**Aim of the task:**
The lines to repeat run from the one containing "U38: NOT (in" through the last line of the records below; repeat them exactly and give nothing more.

**Data for this task:**
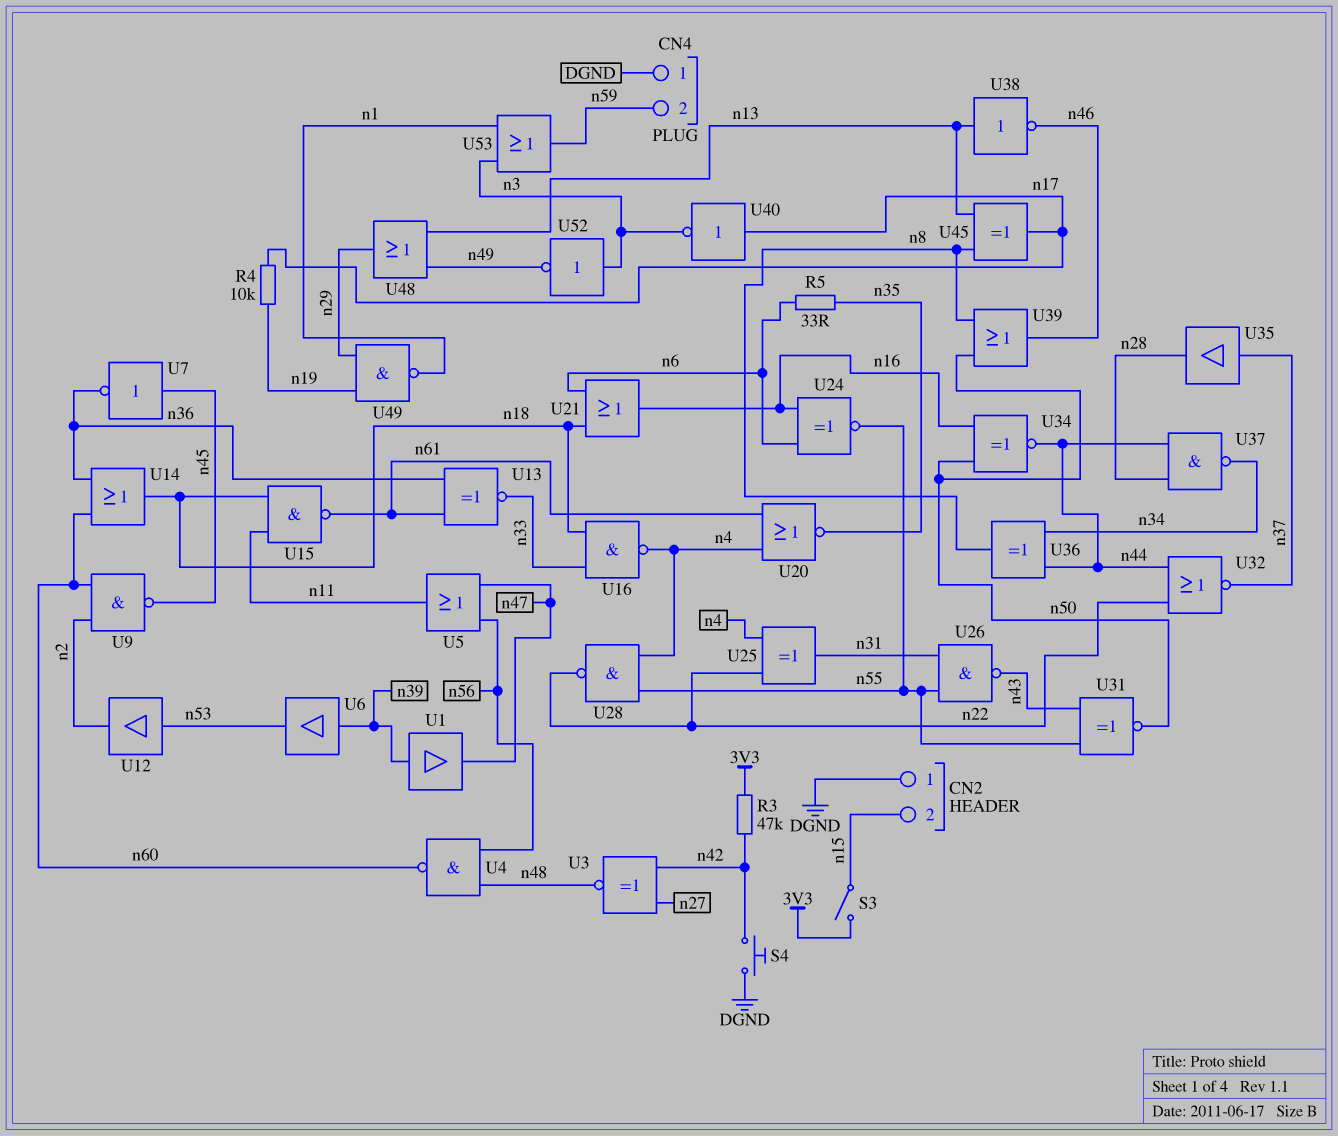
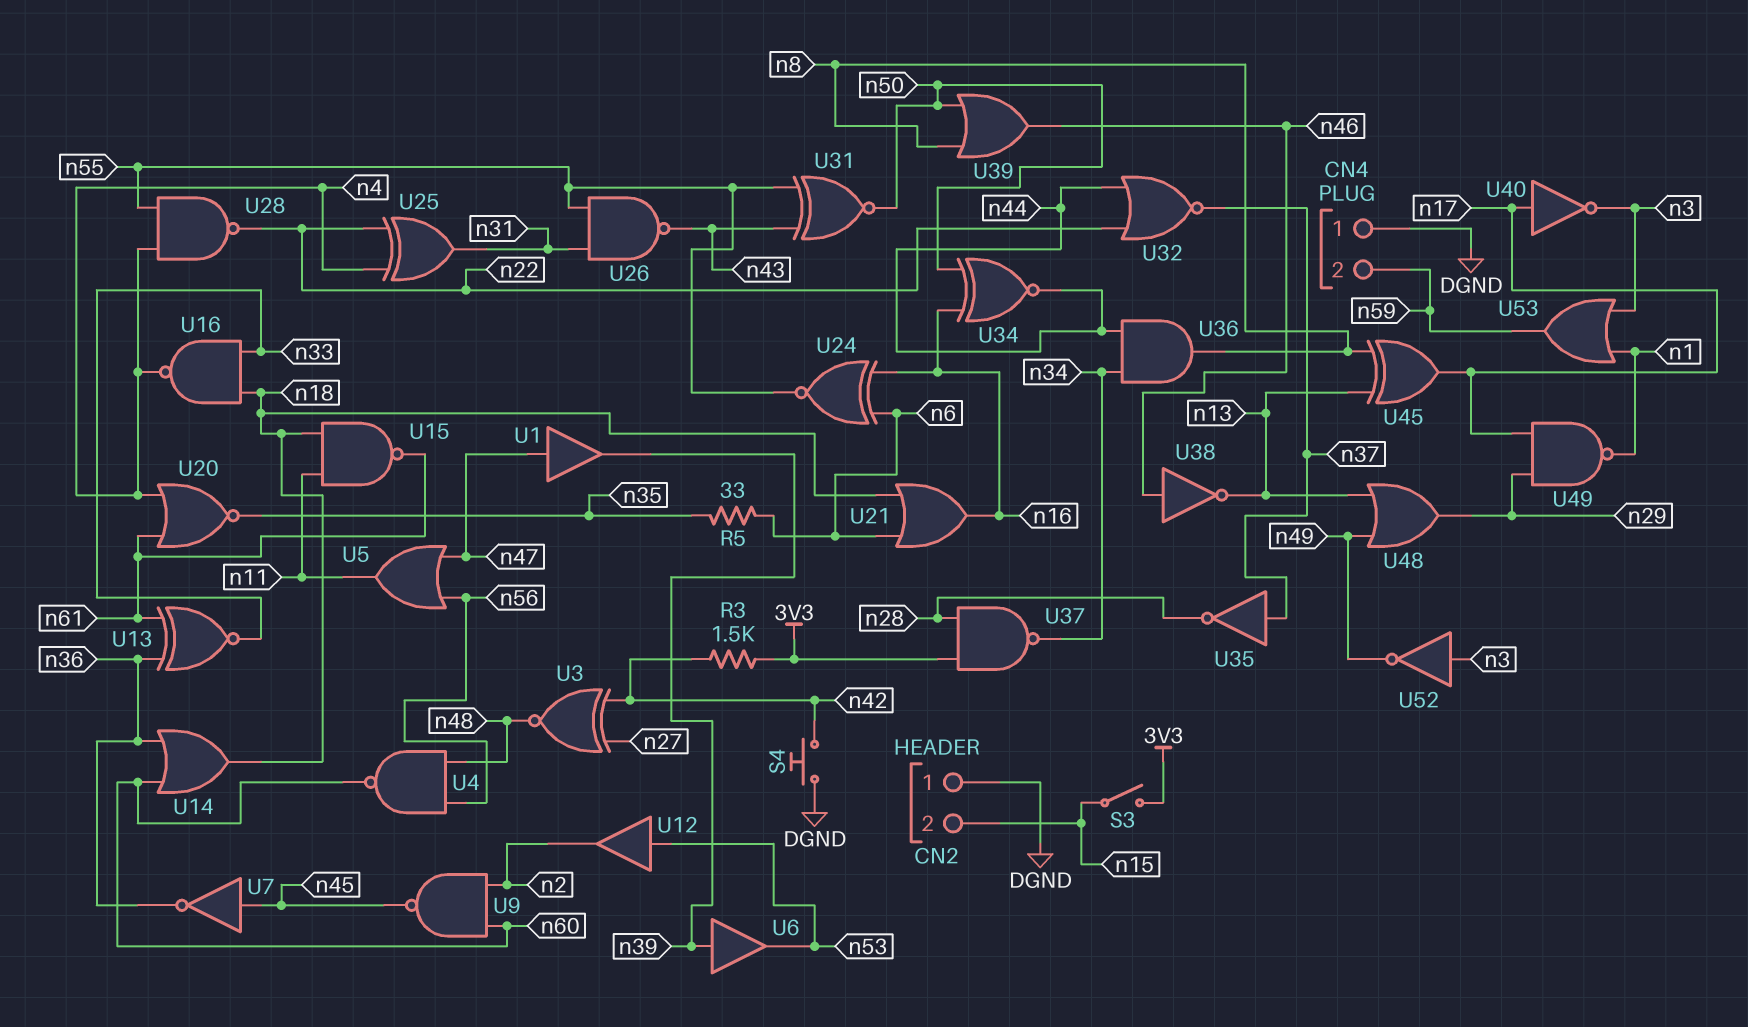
R3: 47k (3V3, n42) -> 1.5k (3V3, n42)
R4: 10k (n17, n19) -> none
U1: buffer (in n39, out n47) -> buffer (in n47, out n39)
U35: buffer (in n37, out n28) -> NOT (in n37, out n28)
U36: XOR (in n34, in n44, out n8) -> AND (in n34, in n44, out n8)
U37: NAND (in n28, in n44, out n34) -> NAND (in 3V3, in n28, out n34)
U38: NOT (in n13, out n46) -> NOT (in n46, out n13)
U49: NAND (in n19, in n29, out n1) -> NAND (in n17, in n29, out n1)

**Answer to this exercise:**
U38: NOT (in n13, out n46) -> NOT (in n46, out n13)
U49: NAND (in n19, in n29, out n1) -> NAND (in n17, in n29, out n1)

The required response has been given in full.